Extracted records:
○ ○ ○ ○ ○

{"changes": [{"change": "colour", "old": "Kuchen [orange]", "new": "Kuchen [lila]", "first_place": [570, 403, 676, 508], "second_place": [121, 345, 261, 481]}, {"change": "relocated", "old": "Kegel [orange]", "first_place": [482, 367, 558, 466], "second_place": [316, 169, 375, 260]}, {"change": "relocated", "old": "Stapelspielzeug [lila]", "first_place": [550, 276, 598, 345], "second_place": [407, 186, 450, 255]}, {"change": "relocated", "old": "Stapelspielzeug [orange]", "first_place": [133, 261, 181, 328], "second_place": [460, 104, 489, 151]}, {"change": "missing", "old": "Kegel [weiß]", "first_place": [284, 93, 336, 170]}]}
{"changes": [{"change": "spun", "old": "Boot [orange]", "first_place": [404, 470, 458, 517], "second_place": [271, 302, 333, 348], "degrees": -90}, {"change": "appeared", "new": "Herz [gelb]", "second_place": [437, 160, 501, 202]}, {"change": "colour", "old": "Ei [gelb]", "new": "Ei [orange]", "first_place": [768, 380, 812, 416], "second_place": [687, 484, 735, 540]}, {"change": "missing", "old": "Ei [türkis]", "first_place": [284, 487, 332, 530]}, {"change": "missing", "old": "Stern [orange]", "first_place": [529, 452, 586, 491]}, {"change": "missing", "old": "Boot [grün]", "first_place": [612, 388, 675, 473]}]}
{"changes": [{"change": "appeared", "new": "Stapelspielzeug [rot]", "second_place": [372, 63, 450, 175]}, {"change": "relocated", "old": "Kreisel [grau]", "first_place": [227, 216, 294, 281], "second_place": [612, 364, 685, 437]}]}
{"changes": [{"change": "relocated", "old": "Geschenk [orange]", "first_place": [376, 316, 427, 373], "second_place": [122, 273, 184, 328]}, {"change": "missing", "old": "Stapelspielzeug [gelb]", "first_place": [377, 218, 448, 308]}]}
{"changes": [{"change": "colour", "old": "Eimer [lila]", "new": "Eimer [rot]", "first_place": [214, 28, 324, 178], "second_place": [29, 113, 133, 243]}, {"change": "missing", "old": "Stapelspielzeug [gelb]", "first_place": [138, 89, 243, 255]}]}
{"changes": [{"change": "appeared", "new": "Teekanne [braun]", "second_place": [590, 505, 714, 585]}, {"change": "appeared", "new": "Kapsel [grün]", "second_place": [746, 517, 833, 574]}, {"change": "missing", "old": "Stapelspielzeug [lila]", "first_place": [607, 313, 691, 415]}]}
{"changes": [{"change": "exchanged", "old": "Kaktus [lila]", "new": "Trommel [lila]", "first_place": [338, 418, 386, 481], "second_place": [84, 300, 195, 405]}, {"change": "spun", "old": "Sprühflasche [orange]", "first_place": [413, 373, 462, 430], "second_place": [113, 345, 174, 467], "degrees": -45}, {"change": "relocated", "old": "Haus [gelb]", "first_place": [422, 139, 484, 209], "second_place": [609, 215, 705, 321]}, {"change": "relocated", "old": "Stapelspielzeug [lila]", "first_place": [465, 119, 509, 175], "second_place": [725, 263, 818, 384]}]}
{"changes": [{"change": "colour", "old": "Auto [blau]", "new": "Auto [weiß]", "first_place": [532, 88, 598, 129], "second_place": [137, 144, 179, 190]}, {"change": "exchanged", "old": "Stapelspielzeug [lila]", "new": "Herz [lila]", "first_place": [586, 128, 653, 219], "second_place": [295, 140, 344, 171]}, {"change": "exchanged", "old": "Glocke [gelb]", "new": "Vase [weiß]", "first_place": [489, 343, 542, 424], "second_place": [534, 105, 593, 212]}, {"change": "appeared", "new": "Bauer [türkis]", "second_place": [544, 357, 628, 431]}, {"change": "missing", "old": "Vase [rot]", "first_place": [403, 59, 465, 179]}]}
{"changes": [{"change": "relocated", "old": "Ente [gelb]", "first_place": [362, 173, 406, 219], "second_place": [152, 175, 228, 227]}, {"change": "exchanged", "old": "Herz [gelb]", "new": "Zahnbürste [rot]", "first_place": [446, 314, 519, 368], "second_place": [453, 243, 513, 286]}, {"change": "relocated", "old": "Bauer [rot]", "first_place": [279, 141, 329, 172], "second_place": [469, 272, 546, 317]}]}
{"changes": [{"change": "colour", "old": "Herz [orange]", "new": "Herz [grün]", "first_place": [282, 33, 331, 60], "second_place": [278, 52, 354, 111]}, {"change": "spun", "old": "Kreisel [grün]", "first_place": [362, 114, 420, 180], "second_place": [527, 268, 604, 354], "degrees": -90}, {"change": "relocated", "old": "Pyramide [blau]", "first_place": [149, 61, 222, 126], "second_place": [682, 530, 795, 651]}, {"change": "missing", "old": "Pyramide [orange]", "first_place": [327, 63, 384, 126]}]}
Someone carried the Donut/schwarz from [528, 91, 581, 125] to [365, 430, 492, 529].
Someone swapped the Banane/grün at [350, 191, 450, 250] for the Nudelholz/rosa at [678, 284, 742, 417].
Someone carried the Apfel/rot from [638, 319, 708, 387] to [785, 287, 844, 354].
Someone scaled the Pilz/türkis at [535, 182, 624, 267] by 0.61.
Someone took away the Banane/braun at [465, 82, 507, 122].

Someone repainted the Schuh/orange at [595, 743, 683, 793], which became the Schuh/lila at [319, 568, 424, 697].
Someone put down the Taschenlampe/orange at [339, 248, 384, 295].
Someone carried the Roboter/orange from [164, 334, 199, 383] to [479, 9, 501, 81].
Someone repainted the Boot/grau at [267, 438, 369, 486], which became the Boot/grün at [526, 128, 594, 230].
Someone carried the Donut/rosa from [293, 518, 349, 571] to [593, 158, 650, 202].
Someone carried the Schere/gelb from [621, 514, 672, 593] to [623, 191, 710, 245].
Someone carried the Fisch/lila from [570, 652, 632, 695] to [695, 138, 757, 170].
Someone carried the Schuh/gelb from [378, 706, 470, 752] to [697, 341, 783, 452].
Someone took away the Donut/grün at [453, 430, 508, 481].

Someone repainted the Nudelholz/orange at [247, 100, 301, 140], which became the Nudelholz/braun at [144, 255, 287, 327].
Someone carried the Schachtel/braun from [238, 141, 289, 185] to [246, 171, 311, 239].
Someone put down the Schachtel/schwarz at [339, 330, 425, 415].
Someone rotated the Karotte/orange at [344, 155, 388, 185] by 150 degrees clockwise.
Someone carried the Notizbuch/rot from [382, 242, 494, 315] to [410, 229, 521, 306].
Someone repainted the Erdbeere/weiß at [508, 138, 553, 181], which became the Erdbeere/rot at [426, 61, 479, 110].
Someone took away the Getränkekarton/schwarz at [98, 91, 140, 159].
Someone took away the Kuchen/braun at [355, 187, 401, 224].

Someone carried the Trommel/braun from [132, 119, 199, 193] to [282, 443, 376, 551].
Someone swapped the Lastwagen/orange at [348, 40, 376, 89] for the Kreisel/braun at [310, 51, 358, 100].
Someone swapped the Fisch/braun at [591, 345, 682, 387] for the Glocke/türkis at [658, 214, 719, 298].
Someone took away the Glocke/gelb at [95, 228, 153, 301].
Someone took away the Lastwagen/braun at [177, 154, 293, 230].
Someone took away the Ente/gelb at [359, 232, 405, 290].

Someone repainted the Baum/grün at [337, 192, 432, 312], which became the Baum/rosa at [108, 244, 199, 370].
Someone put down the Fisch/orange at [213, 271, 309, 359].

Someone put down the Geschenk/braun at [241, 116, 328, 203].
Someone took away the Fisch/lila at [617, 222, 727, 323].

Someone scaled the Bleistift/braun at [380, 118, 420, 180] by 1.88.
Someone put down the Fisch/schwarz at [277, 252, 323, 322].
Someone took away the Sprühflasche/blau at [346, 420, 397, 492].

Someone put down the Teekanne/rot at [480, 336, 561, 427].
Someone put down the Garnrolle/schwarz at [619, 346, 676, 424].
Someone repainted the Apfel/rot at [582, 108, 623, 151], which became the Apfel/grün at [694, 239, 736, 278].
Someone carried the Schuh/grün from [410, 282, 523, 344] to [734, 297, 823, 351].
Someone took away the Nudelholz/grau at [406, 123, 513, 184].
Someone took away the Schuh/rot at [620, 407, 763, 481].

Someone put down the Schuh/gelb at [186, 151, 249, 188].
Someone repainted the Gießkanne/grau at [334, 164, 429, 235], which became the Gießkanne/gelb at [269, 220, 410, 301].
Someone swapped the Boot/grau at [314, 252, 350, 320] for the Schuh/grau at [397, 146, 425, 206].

○ ○ ○ ○ ○

▶ [Your goal] From the records above, transcribe exactly the run of lines that opens with the line holding "Someone carried the Donut/schwarz" and closes with the line holding "Someone scaled the Pilz/türkis", both included.

▶ [Task output]
Someone carried the Donut/schwarz from [528, 91, 581, 125] to [365, 430, 492, 529].
Someone swapped the Banane/grün at [350, 191, 450, 250] for the Nudelholz/rosa at [678, 284, 742, 417].
Someone carried the Apfel/rot from [638, 319, 708, 387] to [785, 287, 844, 354].
Someone scaled the Pilz/türkis at [535, 182, 624, 267] by 0.61.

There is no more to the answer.